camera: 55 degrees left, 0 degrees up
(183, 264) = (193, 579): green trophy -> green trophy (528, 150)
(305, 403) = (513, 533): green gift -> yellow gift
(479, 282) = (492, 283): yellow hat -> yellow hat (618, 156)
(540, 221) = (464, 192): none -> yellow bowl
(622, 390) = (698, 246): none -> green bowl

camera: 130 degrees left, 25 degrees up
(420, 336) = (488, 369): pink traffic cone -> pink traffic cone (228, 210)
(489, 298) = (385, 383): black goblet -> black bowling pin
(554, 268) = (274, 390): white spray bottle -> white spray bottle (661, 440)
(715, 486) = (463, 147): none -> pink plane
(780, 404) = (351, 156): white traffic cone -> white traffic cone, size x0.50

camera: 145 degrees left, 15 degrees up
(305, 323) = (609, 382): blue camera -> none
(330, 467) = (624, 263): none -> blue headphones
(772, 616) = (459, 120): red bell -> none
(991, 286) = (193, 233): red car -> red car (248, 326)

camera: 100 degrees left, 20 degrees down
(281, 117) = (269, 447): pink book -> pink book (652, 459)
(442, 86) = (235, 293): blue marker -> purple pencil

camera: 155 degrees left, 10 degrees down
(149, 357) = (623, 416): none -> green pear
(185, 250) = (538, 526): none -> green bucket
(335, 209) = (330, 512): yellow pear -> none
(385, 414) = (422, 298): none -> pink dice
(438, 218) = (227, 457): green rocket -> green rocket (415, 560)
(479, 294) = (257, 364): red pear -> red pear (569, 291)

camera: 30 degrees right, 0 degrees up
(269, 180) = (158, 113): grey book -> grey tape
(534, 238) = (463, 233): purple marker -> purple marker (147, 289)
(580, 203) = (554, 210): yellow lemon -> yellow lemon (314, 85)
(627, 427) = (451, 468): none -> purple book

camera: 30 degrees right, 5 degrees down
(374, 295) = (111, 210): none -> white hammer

---

Task statement
Go through the entries above and report how many lines hold the word "camera". Nothing but the number is needed.

Answer to the exercise
8